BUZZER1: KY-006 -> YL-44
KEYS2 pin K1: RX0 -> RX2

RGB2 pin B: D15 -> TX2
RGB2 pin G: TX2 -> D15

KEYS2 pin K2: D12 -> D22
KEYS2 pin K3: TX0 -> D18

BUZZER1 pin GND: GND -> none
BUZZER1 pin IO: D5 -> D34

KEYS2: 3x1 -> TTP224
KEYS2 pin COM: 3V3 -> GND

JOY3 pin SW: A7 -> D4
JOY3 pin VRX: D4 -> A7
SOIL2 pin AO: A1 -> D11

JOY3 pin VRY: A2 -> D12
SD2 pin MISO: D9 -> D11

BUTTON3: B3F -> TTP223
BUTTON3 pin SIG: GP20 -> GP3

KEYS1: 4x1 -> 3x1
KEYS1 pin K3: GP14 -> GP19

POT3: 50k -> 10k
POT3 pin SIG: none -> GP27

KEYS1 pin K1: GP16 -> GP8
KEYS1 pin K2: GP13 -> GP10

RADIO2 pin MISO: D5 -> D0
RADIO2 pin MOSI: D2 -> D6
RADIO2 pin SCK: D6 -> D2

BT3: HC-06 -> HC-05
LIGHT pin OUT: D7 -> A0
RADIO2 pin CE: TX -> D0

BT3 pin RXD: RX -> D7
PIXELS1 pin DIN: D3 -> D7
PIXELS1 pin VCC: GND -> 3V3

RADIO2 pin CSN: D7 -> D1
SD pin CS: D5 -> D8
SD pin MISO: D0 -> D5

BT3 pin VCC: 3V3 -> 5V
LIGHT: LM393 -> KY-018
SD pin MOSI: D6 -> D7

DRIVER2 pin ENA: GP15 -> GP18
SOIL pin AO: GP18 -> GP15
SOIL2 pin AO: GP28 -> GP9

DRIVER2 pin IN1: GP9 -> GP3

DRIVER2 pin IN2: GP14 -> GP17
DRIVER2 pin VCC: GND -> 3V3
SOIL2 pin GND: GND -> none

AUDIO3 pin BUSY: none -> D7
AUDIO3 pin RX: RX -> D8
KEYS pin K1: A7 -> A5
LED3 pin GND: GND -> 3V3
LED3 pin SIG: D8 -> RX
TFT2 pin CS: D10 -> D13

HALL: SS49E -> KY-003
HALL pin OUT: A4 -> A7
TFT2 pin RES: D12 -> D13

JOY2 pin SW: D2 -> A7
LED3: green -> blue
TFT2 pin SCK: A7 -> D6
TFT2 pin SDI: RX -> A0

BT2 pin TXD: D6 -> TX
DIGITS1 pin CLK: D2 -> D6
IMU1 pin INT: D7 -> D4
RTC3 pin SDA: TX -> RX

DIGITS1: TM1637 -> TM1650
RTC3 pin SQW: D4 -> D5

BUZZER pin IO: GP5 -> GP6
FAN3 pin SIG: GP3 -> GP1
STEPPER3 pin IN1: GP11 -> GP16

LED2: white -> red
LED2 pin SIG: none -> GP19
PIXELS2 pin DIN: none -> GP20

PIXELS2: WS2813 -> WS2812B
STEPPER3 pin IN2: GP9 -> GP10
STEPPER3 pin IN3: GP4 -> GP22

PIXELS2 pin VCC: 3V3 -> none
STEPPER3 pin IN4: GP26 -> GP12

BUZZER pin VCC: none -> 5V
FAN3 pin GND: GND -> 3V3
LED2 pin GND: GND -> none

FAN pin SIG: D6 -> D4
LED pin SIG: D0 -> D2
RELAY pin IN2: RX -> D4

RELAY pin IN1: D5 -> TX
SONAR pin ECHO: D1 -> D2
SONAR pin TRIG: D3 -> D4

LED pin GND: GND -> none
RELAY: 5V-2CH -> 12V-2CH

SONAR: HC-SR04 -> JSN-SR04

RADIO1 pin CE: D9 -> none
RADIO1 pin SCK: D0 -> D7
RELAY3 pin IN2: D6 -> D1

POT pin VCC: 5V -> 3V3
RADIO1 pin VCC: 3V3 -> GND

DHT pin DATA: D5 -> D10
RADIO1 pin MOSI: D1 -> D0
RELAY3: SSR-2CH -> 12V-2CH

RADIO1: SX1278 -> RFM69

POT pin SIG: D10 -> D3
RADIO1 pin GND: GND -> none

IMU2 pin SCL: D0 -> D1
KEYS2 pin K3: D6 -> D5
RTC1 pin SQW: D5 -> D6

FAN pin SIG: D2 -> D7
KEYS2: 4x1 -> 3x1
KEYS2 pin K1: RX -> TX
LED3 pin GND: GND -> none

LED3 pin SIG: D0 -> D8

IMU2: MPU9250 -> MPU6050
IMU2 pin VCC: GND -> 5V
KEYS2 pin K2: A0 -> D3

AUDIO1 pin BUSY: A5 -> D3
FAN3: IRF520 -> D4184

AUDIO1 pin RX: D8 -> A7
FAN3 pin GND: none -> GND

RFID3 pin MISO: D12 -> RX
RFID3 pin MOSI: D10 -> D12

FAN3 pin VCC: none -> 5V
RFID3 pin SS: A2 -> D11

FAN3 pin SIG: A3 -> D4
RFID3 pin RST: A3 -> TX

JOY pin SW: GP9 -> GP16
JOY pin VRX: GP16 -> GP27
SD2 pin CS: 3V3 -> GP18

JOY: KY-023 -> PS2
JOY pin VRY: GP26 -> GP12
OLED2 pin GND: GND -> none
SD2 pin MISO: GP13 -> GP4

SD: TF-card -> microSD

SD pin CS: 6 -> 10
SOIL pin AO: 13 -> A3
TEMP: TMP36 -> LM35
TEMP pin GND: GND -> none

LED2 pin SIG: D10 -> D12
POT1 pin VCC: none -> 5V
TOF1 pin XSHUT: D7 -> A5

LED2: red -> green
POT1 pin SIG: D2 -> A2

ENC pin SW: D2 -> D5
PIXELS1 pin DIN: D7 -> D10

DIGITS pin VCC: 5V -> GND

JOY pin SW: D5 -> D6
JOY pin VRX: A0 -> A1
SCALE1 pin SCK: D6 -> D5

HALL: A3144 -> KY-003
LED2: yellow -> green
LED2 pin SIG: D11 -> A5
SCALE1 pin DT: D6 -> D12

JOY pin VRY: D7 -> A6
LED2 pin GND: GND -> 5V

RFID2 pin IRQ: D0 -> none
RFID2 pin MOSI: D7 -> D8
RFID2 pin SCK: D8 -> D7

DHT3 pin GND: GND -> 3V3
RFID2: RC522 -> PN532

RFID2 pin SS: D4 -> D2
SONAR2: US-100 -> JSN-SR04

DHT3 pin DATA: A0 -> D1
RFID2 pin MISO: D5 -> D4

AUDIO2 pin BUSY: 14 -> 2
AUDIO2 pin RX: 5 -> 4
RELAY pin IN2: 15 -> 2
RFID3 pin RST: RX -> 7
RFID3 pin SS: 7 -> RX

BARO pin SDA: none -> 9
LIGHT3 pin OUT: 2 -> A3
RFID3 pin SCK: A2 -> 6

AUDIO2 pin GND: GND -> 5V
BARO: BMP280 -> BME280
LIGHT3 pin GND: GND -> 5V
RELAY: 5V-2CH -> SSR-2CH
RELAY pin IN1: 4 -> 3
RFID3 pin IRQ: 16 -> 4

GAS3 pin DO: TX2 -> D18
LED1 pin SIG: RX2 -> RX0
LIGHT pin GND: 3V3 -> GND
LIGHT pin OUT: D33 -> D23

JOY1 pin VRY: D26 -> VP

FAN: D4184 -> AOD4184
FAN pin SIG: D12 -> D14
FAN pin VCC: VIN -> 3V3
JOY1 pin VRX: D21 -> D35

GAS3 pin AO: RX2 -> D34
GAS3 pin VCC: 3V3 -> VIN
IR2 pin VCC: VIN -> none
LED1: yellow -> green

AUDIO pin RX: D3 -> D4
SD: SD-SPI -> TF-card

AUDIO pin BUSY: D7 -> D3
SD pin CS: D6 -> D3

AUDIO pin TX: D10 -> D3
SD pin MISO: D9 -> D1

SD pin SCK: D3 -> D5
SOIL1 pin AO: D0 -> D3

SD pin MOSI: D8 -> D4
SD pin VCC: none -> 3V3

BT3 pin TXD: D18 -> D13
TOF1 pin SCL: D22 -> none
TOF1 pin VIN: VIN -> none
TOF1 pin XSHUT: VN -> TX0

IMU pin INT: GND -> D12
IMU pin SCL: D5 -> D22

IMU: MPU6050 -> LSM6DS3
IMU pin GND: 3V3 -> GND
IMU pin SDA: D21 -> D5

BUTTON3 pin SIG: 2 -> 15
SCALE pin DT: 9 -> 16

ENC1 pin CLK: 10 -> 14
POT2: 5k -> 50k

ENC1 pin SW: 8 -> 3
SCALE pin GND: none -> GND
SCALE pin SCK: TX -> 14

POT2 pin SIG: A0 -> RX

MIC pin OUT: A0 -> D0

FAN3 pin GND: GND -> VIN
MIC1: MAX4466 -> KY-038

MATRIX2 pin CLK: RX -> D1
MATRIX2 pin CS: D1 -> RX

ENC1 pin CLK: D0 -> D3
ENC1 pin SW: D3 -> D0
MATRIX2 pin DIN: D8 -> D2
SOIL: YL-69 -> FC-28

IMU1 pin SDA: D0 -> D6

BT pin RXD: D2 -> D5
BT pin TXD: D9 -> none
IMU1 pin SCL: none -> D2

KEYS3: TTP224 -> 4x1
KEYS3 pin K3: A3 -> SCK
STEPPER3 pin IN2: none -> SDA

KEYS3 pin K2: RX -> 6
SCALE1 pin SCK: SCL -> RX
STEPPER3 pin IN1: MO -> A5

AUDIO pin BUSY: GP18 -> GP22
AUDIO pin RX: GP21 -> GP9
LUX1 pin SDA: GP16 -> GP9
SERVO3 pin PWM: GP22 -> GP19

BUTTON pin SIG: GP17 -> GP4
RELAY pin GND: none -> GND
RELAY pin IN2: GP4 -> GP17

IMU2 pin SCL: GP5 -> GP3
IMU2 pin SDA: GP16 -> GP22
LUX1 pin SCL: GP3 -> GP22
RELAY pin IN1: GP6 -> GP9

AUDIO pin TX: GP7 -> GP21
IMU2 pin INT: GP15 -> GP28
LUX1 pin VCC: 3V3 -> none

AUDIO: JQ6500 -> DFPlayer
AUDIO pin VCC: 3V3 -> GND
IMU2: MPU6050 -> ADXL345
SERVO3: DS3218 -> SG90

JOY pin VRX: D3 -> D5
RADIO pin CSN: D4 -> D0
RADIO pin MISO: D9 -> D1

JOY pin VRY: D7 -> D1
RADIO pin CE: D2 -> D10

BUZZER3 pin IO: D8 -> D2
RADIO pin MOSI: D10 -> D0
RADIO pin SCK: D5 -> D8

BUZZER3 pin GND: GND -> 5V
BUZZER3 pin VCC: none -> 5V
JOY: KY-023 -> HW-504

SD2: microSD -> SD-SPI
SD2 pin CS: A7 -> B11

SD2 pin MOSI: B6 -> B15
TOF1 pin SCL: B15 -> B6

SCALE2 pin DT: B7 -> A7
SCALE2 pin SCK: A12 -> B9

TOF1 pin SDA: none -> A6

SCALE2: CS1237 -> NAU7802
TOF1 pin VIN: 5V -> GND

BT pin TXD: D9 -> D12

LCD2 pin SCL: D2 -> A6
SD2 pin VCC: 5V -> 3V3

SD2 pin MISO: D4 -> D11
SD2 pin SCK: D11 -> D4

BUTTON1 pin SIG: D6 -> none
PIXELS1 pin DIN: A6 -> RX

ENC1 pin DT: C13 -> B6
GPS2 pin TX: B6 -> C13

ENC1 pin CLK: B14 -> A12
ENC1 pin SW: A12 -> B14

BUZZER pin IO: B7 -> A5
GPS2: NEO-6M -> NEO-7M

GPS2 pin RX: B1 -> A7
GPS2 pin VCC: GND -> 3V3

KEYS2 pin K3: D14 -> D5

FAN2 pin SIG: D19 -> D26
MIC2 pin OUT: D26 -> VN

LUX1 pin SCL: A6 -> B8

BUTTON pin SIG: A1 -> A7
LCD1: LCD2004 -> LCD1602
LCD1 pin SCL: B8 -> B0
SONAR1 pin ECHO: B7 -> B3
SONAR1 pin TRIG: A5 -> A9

▬▬▬▬▬▬

### About this exercise
From the opening line of the data above, please print each line as written up to and including the line that contains "DRIVER2 pin ENA: GP15 -> GP18", and nothing more.

### Result
BUZZER1: KY-006 -> YL-44
KEYS2 pin K1: RX0 -> RX2

RGB2 pin B: D15 -> TX2
RGB2 pin G: TX2 -> D15

KEYS2 pin K2: D12 -> D22
KEYS2 pin K3: TX0 -> D18

BUZZER1 pin GND: GND -> none
BUZZER1 pin IO: D5 -> D34

KEYS2: 3x1 -> TTP224
KEYS2 pin COM: 3V3 -> GND

JOY3 pin SW: A7 -> D4
JOY3 pin VRX: D4 -> A7
SOIL2 pin AO: A1 -> D11

JOY3 pin VRY: A2 -> D12
SD2 pin MISO: D9 -> D11

BUTTON3: B3F -> TTP223
BUTTON3 pin SIG: GP20 -> GP3

KEYS1: 4x1 -> 3x1
KEYS1 pin K3: GP14 -> GP19

POT3: 50k -> 10k
POT3 pin SIG: none -> GP27

KEYS1 pin K1: GP16 -> GP8
KEYS1 pin K2: GP13 -> GP10

RADIO2 pin MISO: D5 -> D0
RADIO2 pin MOSI: D2 -> D6
RADIO2 pin SCK: D6 -> D2

BT3: HC-06 -> HC-05
LIGHT pin OUT: D7 -> A0
RADIO2 pin CE: TX -> D0

BT3 pin RXD: RX -> D7
PIXELS1 pin DIN: D3 -> D7
PIXELS1 pin VCC: GND -> 3V3

RADIO2 pin CSN: D7 -> D1
SD pin CS: D5 -> D8
SD pin MISO: D0 -> D5

BT3 pin VCC: 3V3 -> 5V
LIGHT: LM393 -> KY-018
SD pin MOSI: D6 -> D7

DRIVER2 pin ENA: GP15 -> GP18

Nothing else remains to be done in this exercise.